===== Data

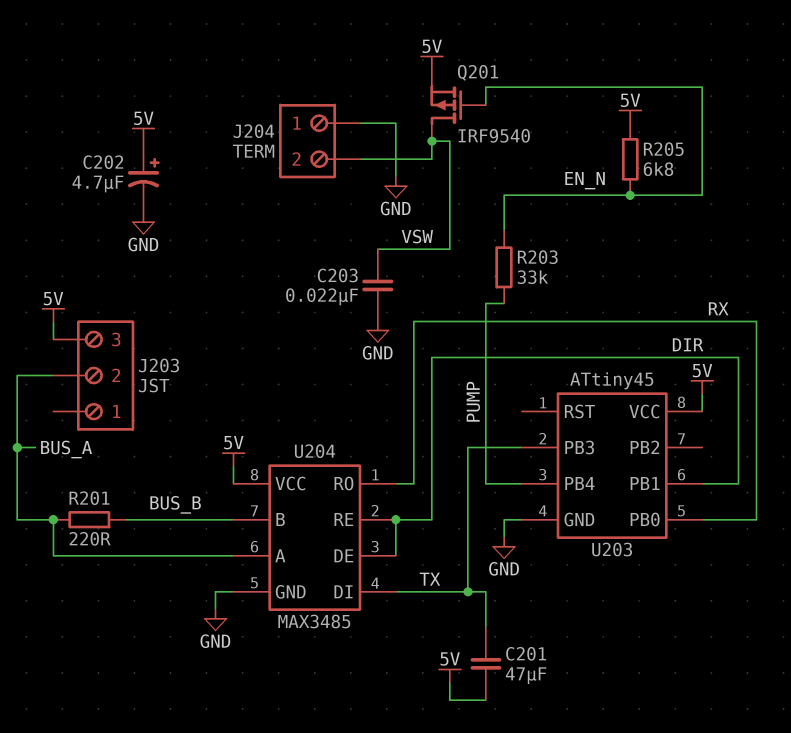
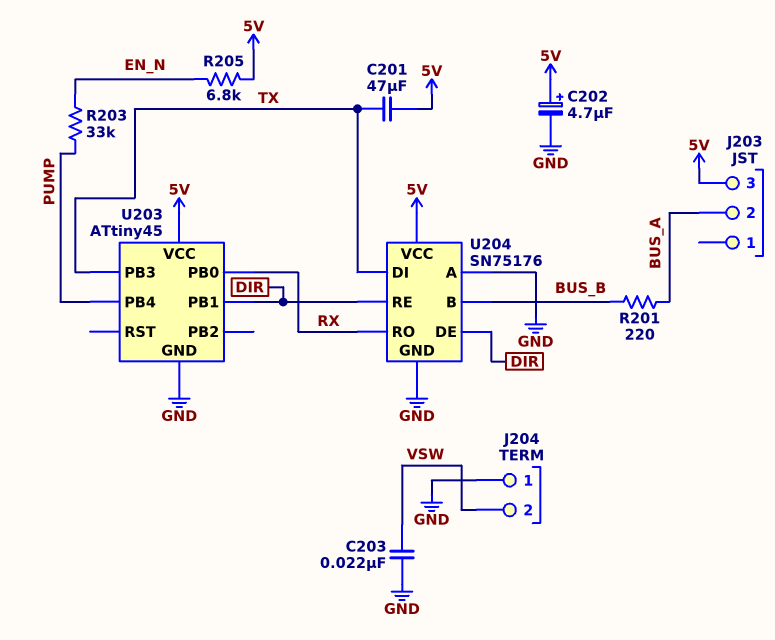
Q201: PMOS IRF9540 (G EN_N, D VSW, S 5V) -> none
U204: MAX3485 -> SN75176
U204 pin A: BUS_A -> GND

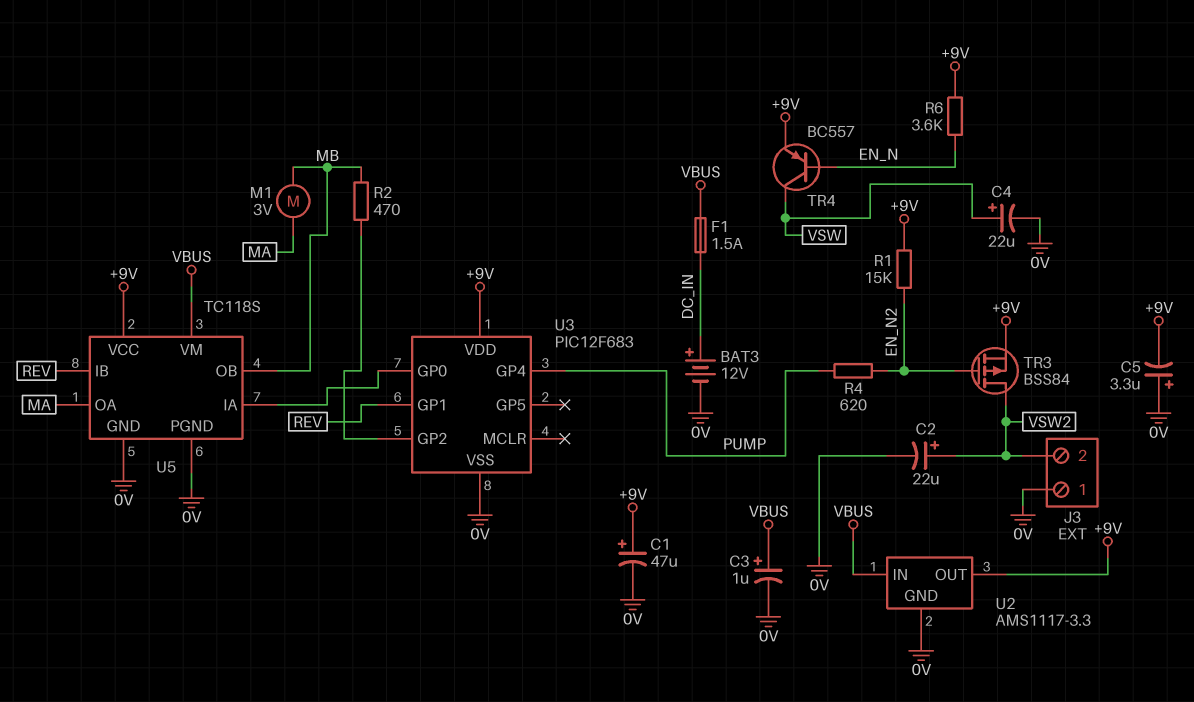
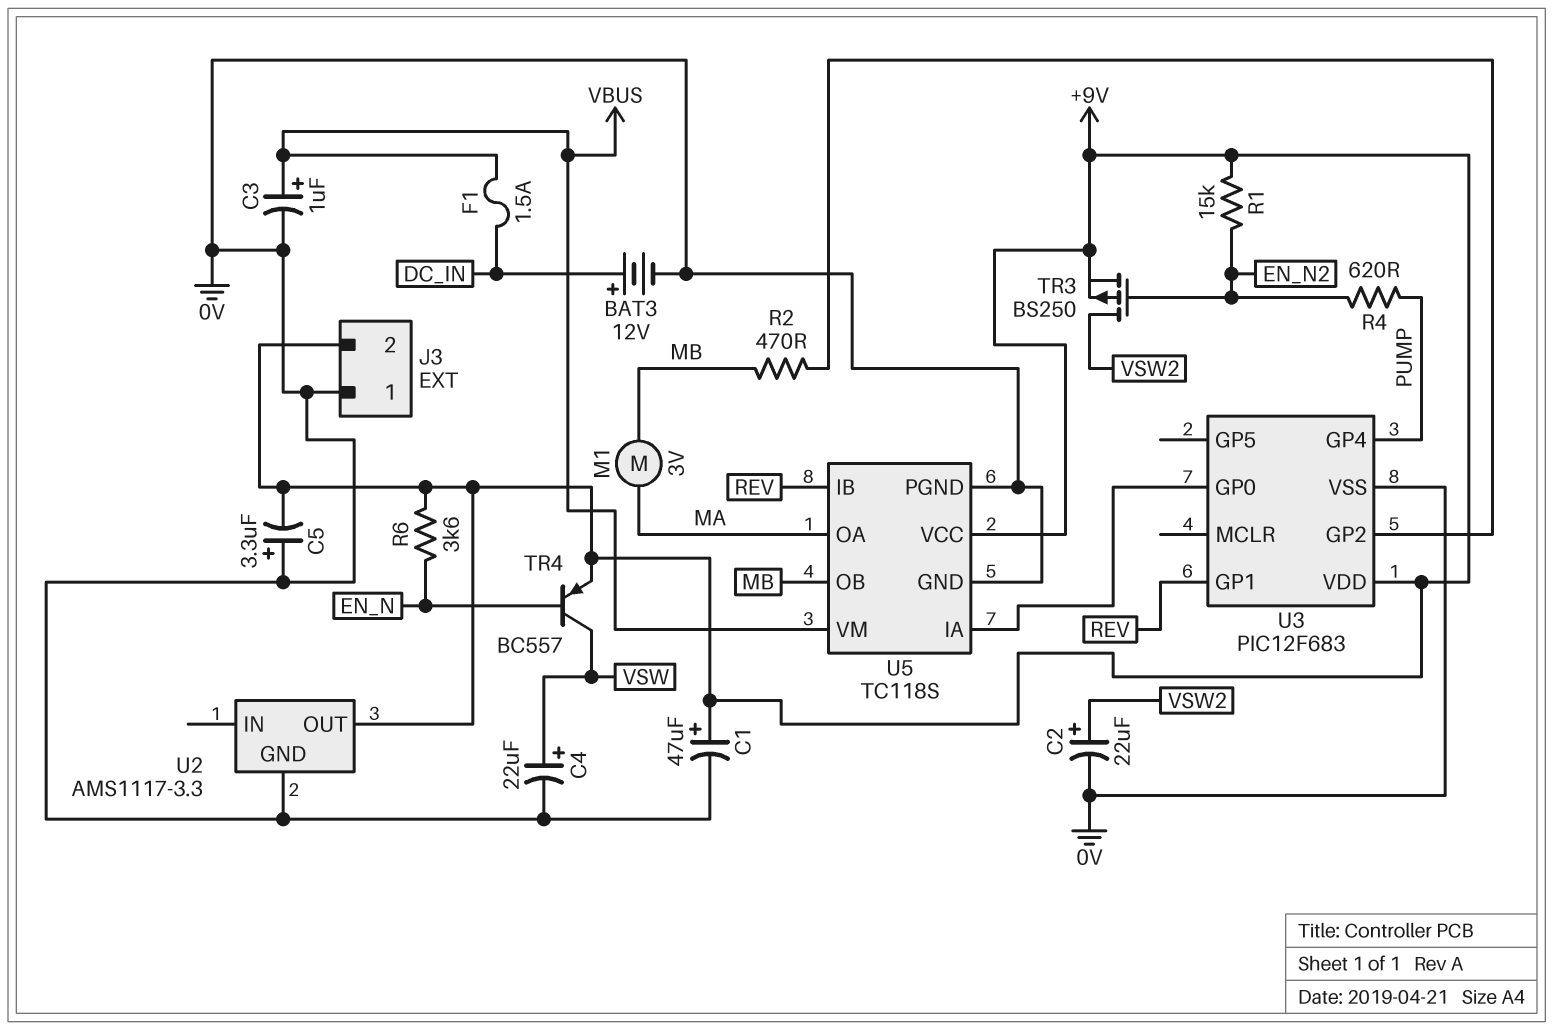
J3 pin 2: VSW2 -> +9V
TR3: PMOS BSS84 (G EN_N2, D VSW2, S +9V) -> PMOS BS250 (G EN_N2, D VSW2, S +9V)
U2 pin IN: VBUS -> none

==========

Exercise goal — Restate the material above word for word; pictures do not belong in the copy.

Solution to this problem —
Q201: PMOS IRF9540 (G EN_N, D VSW, S 5V) -> none
U204: MAX3485 -> SN75176
U204 pin A: BUS_A -> GND

J3 pin 2: VSW2 -> +9V
TR3: PMOS BSS84 (G EN_N2, D VSW2, S +9V) -> PMOS BS250 (G EN_N2, D VSW2, S +9V)
U2 pin IN: VBUS -> none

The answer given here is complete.